Task requirements: Go through the records, and copy each line in which the string "size" is present.
*** Opening Task inputs ***
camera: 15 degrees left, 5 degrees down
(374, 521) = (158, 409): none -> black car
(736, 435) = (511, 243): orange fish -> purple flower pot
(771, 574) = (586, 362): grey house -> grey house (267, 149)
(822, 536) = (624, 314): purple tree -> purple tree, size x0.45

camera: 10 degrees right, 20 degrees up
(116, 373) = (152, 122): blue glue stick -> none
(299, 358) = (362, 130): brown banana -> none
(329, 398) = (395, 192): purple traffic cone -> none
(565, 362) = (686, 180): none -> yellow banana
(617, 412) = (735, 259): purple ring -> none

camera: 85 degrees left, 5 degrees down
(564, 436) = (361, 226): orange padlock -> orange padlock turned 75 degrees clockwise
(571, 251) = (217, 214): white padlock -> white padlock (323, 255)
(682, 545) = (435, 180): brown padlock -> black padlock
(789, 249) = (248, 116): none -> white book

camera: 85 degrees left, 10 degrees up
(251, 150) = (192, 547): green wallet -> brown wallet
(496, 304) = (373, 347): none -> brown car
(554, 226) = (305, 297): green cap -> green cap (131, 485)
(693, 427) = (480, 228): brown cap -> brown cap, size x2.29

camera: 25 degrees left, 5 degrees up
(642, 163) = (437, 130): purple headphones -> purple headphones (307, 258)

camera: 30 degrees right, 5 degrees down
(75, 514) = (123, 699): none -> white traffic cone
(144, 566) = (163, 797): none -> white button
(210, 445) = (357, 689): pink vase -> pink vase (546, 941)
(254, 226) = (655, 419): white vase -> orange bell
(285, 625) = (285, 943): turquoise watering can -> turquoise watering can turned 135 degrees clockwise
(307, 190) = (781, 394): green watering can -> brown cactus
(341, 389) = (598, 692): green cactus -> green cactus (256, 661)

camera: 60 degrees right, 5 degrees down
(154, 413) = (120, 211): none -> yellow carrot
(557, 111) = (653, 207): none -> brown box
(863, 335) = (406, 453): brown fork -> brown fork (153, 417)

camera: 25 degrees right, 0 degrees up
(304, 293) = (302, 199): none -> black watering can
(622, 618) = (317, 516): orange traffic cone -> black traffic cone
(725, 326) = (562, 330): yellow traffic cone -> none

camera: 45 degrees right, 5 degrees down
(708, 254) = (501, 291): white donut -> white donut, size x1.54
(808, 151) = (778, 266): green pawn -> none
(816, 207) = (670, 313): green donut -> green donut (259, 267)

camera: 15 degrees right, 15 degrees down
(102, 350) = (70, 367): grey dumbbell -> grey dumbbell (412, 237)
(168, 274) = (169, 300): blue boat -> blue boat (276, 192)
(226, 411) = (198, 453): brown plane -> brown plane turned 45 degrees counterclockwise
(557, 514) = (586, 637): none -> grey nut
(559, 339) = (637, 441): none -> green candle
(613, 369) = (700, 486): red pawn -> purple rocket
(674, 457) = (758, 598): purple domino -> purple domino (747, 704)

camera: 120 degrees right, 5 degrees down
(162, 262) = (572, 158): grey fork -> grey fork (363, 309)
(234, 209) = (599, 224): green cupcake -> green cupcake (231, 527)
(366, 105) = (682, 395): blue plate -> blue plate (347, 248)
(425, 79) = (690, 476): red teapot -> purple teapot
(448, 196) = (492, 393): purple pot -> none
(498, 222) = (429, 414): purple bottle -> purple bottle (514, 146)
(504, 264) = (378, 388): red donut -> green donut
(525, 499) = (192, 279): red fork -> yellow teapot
*** Closing Task inputs ***
Reply:
(822, 536) = (624, 314): purple tree -> purple tree, size x0.45
(693, 427) = (480, 228): brown cap -> brown cap, size x2.29
(708, 254) = (501, 291): white donut -> white donut, size x1.54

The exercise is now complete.